■ PROVIDED DATA ■
Content starts
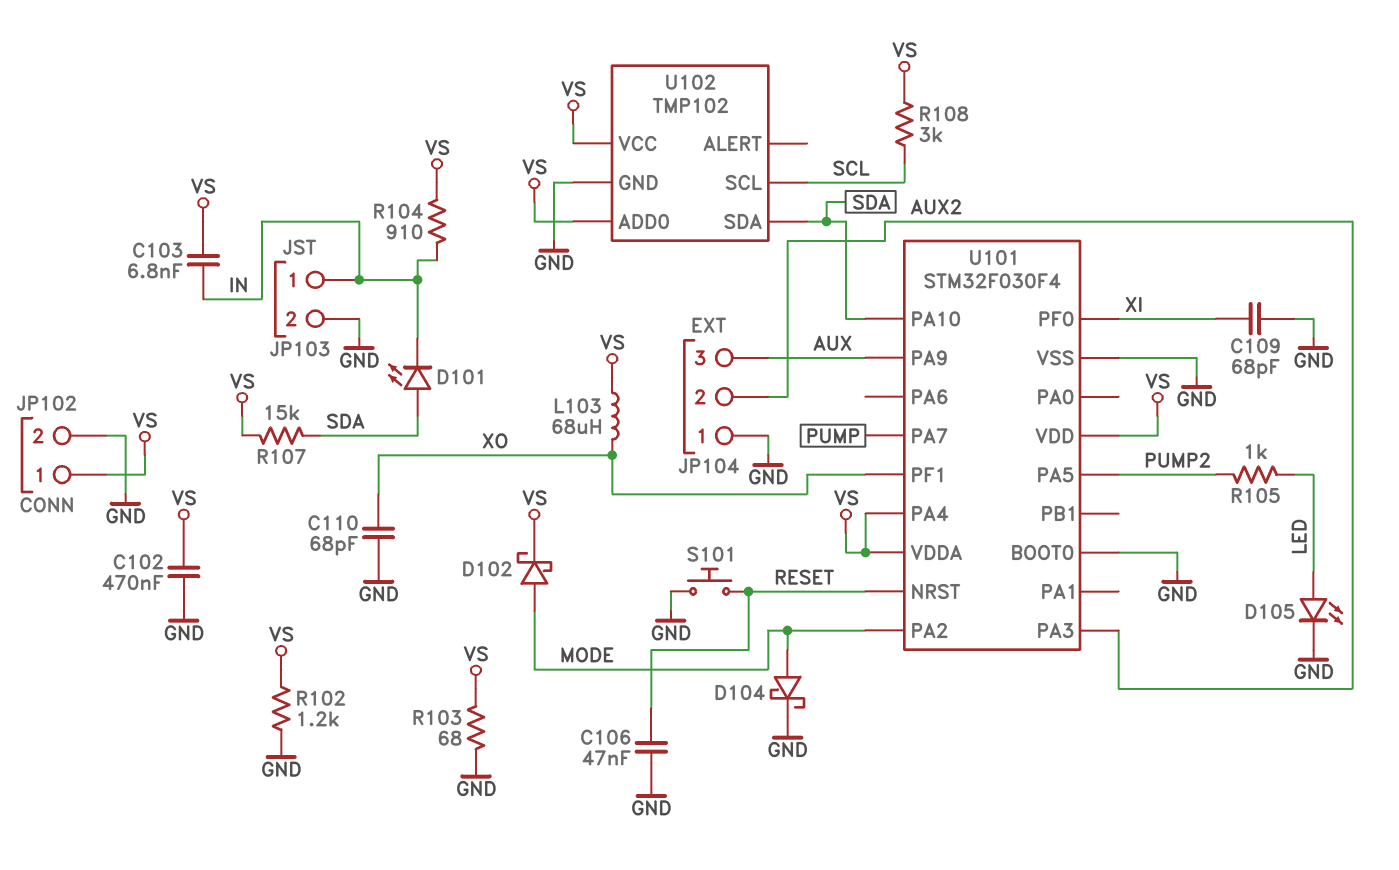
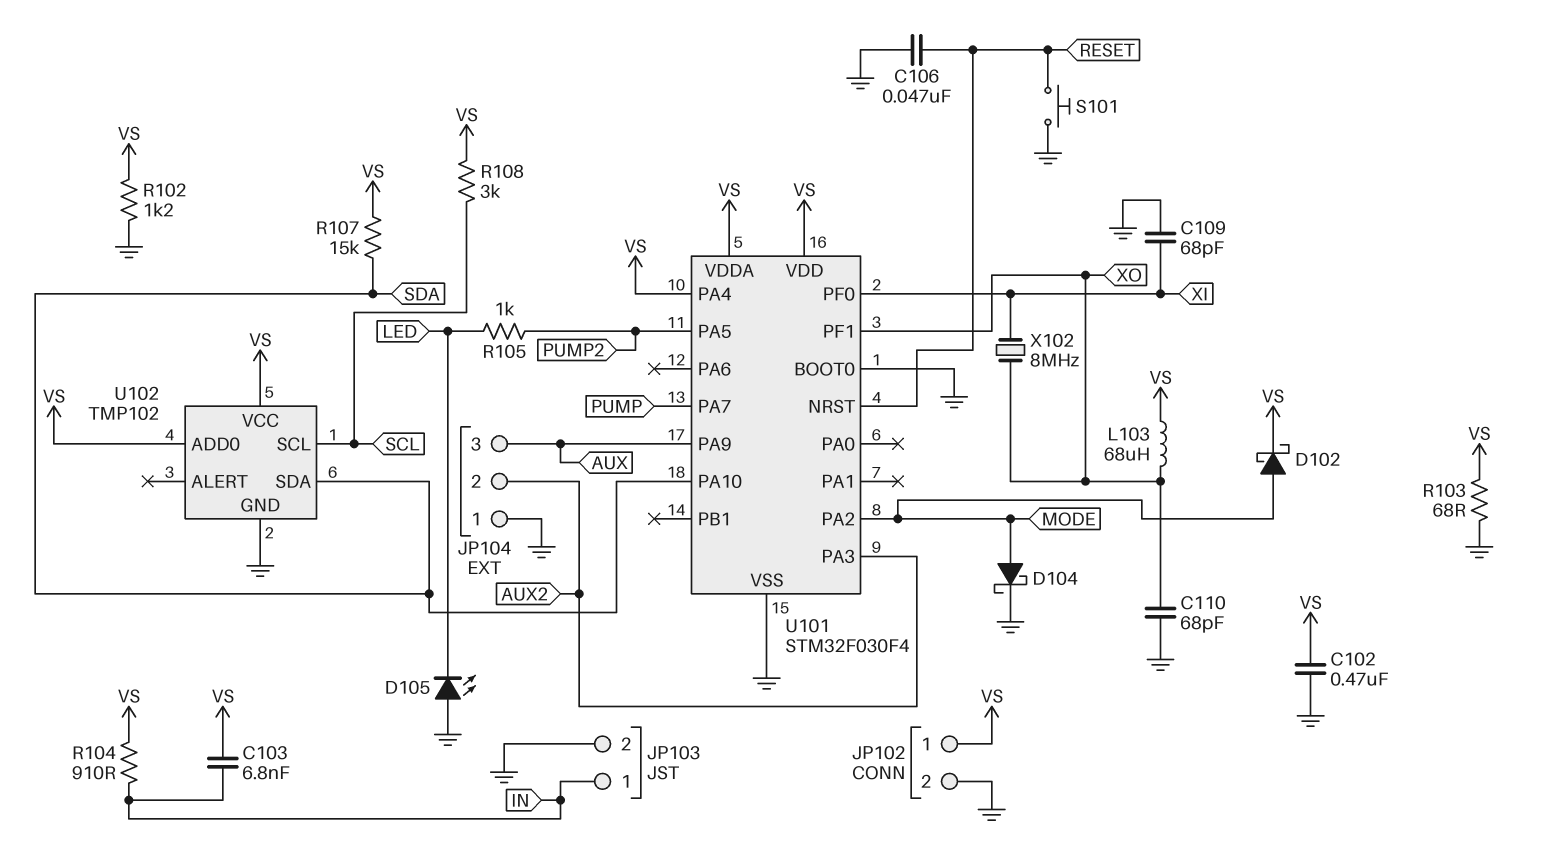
D101: LED (A SDA, K IN) -> none
D105: LED (A LED, K GND) -> LED (A GND, K LED)
X102: none -> 8MHz (XI, XO)

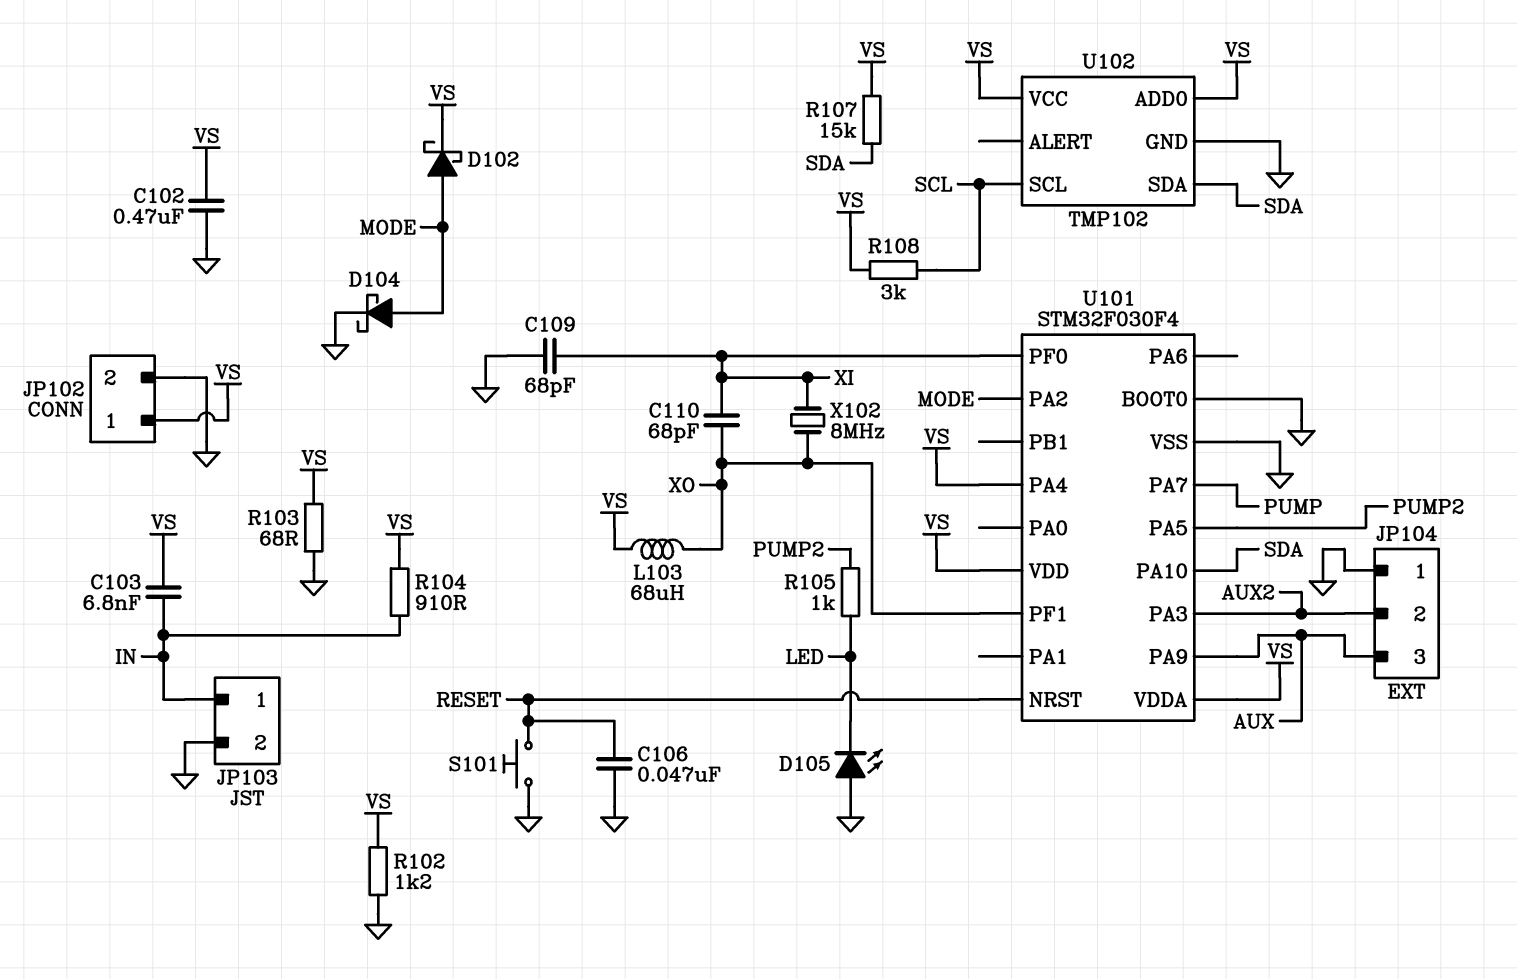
C110: 68pF (GND, XO) -> 68pF (XI, XO)

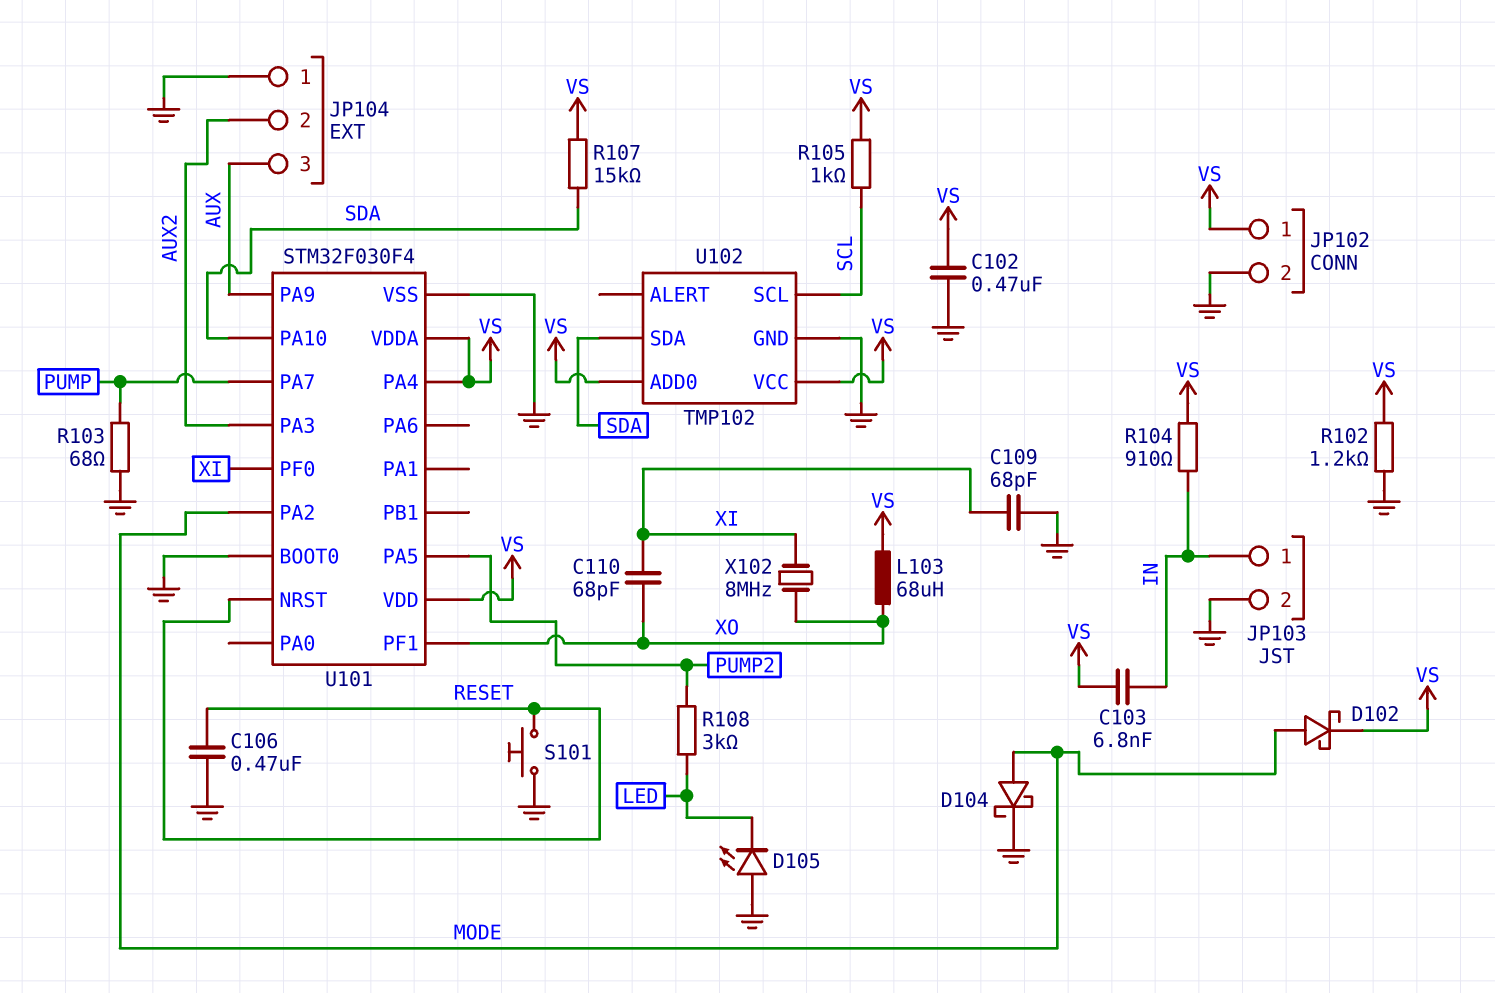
C106: 47nF (GND, RESET) -> 470nF (GND, RESET)
R103: 68 (GND, VS) -> 68 (GND, PUMP)
R105: 1k (LED, PUMP2) -> 1k (SCL, VS)
R108: 3k (SCL, VS) -> 3k (LED, PUMP2)

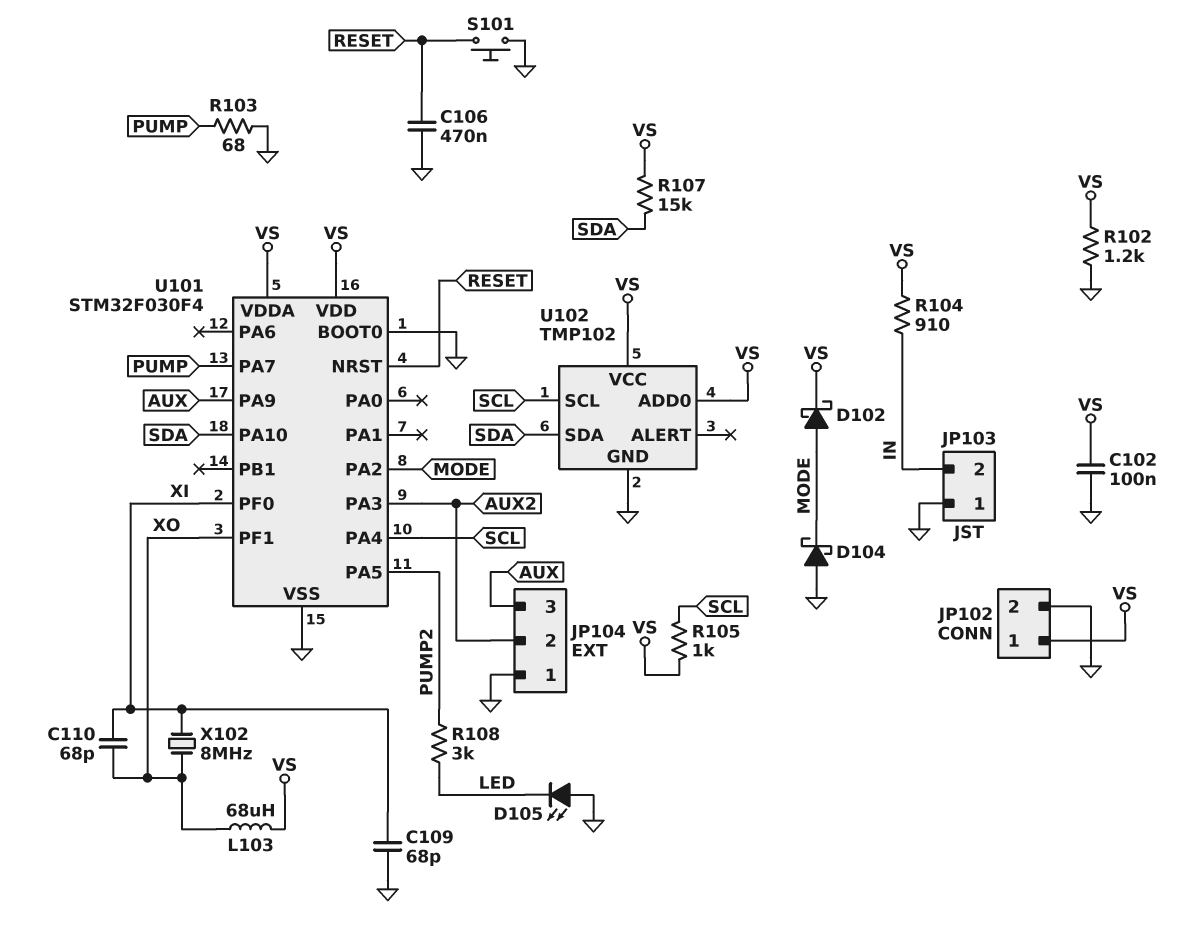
C102: 470nF (GND, VS) -> 100nF (GND, VS)
C103: 6.8nF (IN, VS) -> none
D104: schottky (A MODE, K GND) -> schottky (A GND, K MODE)
JP103 pin 1: IN -> GND
JP103 pin 2: GND -> IN
U101 pin PA4: VS -> SCL

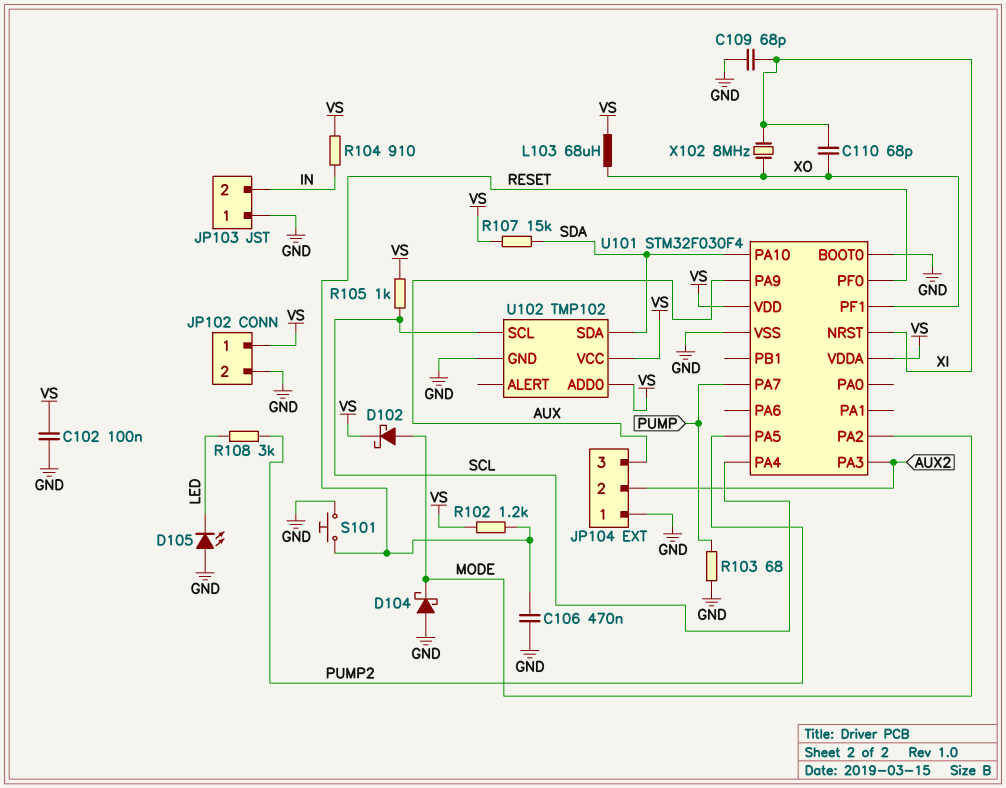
R102: 1.2k (GND, VS) -> 1.2k (RESET, VS)
U101 pin NRST: RESET -> XI
U101 pin PF0: XI -> RESET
Content ends
■ PROBLEM DESCRIPTION ■
Determine how many lines in the records include the string "RESET". Only that number should be given.

■ YOUR RESPONSE ■
4